# WHAT TO PRODUCE:
Pull every line from the records that has the word "bowl" in it.

▽

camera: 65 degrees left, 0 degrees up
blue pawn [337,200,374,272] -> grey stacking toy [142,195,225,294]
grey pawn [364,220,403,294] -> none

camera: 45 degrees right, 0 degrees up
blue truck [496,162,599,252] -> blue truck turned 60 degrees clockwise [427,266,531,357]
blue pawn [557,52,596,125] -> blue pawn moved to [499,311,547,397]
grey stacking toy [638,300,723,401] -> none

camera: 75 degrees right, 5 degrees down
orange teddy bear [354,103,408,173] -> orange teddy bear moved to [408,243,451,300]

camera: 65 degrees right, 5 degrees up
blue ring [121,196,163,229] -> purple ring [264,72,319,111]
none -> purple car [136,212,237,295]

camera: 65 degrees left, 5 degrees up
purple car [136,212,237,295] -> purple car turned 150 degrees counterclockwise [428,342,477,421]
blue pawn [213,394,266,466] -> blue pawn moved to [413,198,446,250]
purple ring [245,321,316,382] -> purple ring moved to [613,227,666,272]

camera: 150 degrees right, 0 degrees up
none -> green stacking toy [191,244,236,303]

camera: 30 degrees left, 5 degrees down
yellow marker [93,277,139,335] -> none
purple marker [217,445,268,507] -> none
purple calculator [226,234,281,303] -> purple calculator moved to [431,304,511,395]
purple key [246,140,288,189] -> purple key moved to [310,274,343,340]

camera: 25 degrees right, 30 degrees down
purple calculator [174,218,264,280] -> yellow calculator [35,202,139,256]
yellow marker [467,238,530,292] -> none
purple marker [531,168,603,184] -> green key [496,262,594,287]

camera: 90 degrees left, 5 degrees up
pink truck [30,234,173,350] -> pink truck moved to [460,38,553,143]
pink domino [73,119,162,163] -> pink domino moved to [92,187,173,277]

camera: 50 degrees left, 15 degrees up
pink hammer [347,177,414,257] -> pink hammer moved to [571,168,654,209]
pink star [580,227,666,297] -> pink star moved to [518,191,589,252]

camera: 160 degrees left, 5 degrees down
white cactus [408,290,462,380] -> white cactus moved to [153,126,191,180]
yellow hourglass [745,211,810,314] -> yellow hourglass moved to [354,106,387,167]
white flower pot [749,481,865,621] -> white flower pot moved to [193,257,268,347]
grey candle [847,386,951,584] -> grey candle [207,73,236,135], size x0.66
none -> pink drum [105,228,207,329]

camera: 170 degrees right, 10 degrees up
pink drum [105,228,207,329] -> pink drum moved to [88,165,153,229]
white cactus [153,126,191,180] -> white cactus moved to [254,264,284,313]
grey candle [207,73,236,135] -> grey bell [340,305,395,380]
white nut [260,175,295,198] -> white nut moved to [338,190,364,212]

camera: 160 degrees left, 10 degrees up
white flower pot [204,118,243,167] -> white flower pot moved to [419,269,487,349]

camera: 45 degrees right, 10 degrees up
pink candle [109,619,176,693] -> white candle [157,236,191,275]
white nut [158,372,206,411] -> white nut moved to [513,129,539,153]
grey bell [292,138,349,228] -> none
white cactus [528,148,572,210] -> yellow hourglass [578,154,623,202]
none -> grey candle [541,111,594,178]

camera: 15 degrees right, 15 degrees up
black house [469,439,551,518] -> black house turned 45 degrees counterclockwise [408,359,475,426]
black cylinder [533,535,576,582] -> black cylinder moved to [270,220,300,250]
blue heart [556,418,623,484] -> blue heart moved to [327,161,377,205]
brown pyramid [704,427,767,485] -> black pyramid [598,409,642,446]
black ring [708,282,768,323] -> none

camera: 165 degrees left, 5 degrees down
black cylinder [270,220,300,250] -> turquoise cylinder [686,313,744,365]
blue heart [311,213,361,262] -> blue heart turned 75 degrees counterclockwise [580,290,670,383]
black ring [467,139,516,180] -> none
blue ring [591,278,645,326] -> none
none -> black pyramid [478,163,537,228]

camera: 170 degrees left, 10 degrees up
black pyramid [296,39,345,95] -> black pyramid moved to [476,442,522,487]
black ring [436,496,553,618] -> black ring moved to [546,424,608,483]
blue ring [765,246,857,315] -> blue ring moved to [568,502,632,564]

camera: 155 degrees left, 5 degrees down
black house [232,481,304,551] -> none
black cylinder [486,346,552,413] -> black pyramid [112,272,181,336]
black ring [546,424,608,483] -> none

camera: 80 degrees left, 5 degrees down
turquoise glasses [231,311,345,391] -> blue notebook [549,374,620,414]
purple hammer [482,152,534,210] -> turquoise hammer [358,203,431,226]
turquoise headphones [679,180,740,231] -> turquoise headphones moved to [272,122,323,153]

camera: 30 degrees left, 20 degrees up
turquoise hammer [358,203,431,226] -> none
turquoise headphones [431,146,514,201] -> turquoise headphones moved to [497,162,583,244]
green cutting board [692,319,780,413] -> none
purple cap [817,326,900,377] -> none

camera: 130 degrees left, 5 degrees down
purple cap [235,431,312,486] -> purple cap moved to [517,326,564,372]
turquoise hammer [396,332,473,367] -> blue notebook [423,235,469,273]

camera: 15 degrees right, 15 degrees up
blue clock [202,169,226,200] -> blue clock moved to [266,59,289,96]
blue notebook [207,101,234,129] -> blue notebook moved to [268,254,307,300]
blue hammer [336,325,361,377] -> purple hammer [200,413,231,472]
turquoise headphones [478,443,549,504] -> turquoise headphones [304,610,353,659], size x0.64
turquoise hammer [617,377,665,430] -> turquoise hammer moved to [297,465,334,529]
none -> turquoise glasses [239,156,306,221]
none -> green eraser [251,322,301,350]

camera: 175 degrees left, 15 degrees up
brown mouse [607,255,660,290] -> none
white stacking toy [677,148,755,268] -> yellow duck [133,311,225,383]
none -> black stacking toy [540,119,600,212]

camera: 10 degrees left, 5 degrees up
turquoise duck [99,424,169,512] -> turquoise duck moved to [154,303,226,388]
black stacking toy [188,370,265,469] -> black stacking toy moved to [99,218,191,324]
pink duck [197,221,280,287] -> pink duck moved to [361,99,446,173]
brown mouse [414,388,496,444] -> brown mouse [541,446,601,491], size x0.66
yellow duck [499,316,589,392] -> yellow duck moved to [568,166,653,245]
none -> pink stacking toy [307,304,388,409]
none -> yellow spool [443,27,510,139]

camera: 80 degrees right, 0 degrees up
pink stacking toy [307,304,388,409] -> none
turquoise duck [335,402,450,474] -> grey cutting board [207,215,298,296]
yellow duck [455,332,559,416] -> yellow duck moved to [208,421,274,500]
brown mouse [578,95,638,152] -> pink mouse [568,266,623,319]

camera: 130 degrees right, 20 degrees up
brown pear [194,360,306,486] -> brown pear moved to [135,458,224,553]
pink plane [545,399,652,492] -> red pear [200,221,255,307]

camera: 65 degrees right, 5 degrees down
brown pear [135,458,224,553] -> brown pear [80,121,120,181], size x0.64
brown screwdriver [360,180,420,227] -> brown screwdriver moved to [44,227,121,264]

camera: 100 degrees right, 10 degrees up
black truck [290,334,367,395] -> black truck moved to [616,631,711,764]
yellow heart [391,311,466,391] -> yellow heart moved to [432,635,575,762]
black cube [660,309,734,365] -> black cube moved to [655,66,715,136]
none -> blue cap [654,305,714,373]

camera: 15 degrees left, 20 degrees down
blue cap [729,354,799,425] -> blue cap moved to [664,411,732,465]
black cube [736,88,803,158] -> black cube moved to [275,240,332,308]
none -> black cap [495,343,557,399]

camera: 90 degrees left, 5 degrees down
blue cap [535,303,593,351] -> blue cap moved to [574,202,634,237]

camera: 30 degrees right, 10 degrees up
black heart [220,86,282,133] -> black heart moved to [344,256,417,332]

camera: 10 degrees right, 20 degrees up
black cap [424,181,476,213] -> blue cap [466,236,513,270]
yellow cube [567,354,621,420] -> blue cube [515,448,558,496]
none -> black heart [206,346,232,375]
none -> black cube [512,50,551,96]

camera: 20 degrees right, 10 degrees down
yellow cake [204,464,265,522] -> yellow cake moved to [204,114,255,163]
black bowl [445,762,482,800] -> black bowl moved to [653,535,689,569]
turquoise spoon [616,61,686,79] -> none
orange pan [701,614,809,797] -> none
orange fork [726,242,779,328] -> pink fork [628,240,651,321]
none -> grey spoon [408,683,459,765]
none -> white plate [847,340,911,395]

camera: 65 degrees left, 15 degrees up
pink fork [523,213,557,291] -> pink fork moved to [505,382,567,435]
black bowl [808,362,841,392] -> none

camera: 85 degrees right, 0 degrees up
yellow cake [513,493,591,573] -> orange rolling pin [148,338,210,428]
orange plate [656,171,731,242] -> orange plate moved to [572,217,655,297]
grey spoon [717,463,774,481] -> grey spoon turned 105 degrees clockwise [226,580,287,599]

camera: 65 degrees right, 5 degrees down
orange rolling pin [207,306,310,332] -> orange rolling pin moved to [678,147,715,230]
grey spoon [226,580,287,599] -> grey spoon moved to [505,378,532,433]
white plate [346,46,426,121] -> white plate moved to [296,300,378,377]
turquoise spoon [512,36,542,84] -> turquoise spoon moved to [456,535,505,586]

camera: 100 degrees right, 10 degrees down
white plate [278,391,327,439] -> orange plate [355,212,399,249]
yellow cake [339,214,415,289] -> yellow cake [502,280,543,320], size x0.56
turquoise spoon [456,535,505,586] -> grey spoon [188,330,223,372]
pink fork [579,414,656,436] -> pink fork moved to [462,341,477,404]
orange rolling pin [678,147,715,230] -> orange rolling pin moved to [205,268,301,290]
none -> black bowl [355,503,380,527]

△

# RESPONSE TO THE TASK:
black bowl [445,762,482,800] -> black bowl moved to [653,535,689,569]
black bowl [808,362,841,392] -> none
none -> black bowl [355,503,380,527]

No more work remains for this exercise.